Quote everything below from the line containing "blue semicircle: moved 2" down to the line containing "gray cross: moved 2 px up", including both of those lines, and omit the pictures from your answer.
--- start Information given ---
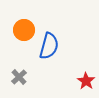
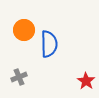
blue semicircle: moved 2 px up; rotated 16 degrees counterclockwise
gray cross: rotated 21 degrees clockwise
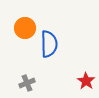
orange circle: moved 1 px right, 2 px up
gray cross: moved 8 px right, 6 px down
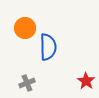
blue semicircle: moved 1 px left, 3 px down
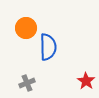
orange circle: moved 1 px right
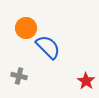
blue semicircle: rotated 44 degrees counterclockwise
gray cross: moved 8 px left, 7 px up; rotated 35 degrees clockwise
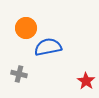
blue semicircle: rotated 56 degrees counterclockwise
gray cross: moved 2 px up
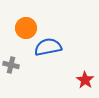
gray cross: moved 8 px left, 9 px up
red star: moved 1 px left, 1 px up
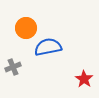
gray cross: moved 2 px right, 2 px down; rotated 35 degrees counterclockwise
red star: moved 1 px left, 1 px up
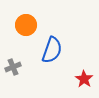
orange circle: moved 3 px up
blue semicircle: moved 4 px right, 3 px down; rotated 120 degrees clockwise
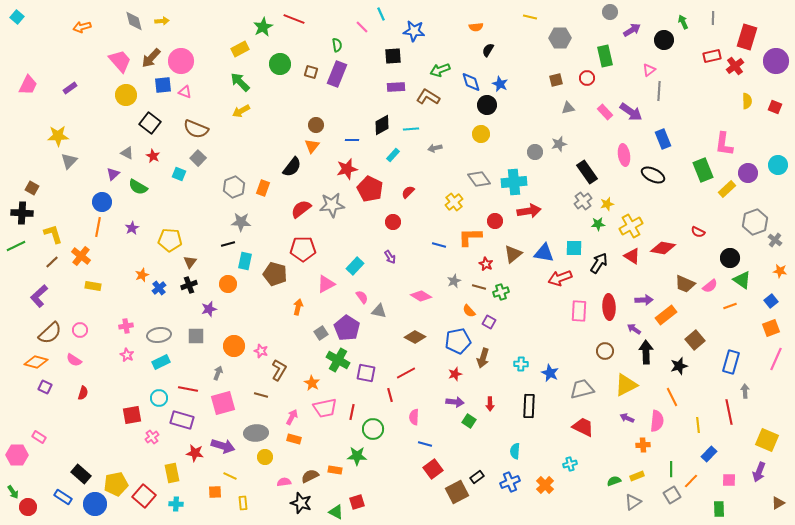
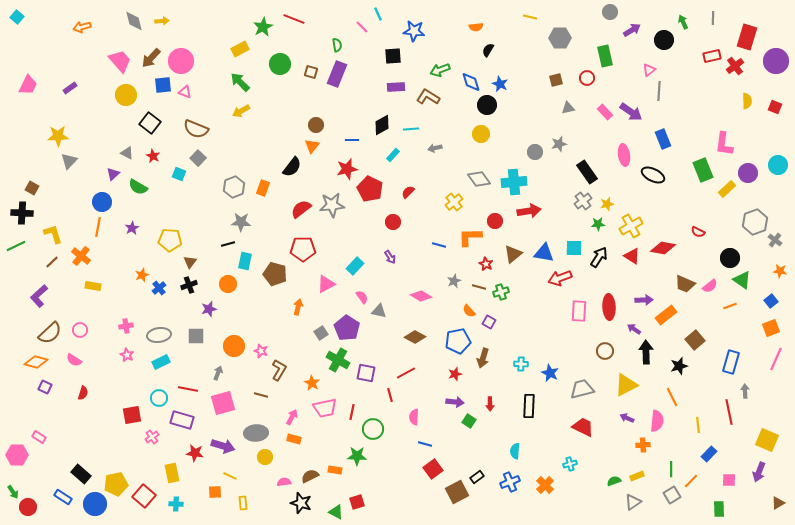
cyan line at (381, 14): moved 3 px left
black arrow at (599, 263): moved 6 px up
--- end Information given ---
--- start Information given ---
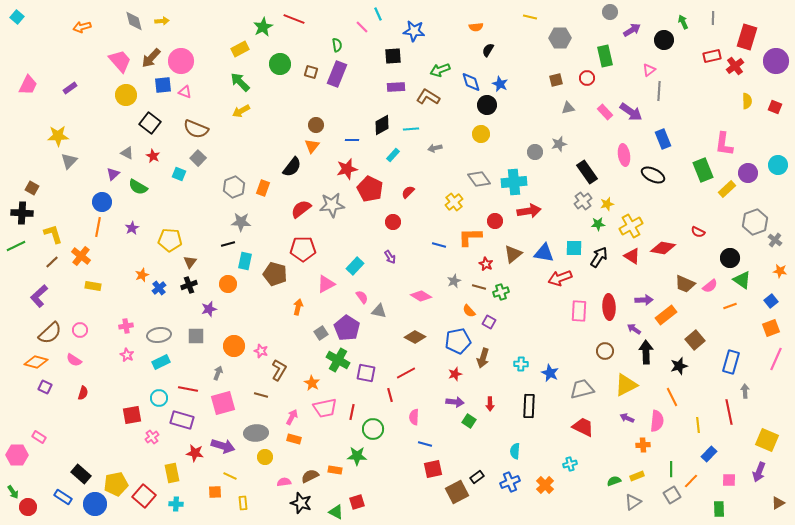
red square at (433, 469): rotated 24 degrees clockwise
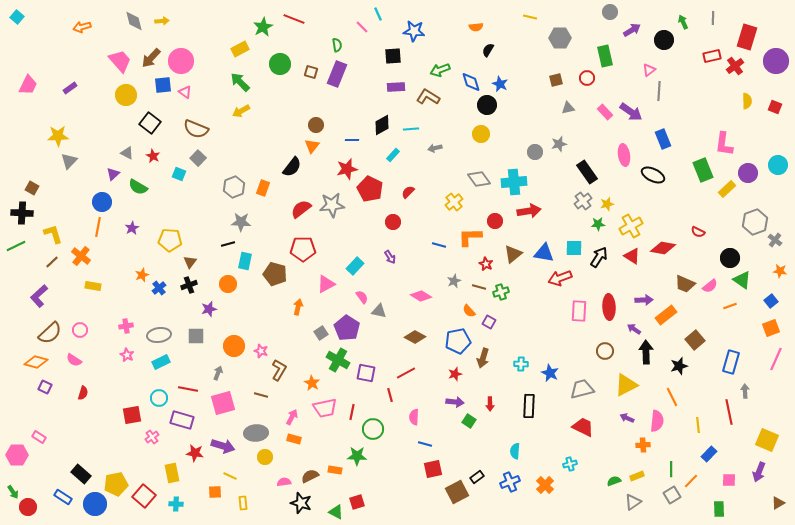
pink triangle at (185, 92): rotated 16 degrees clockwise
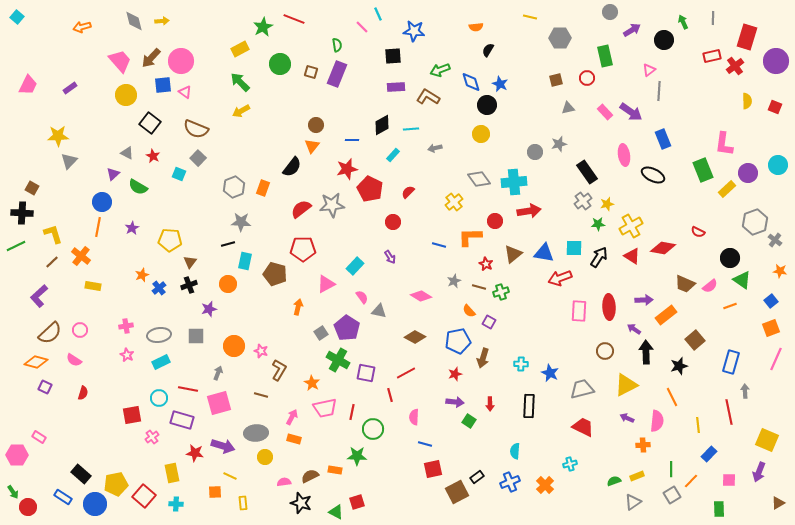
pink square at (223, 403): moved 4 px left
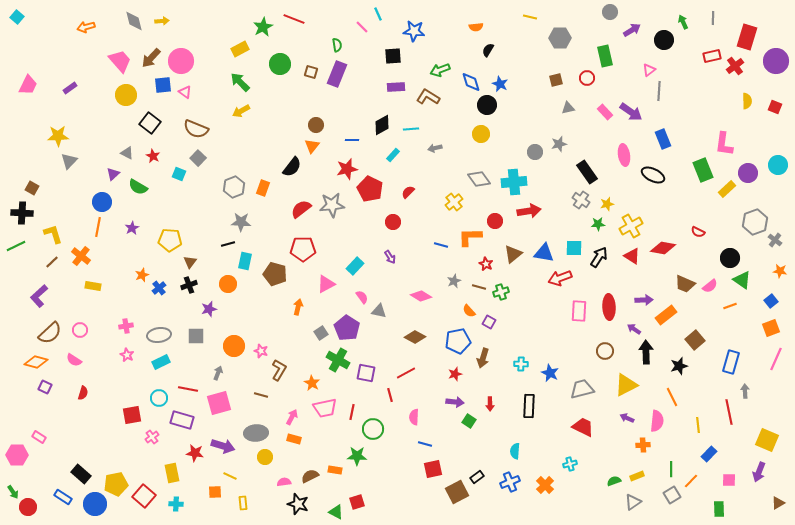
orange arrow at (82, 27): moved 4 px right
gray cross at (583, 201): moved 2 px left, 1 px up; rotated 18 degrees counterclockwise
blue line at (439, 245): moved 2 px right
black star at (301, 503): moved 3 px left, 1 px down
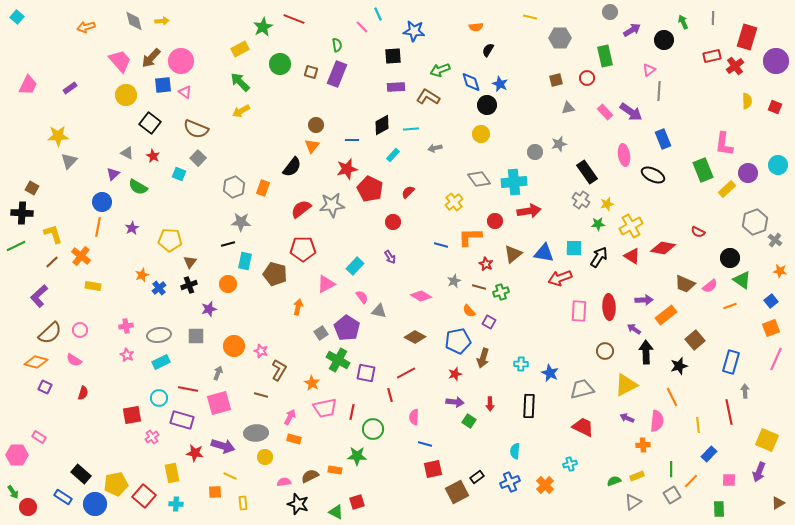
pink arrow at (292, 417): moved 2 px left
--- end Information given ---
■ **Answer for this exercise**
blue semicircle: moved 2 px up; rotated 16 degrees counterclockwise
gray cross: rotated 21 degrees clockwise
orange circle: moved 1 px right, 2 px up
gray cross: moved 8 px right, 6 px down
blue semicircle: moved 1 px left, 3 px down
orange circle: moved 1 px right
blue semicircle: rotated 44 degrees counterclockwise
gray cross: moved 8 px left, 7 px up; rotated 35 degrees clockwise
blue semicircle: rotated 56 degrees counterclockwise
gray cross: moved 2 px up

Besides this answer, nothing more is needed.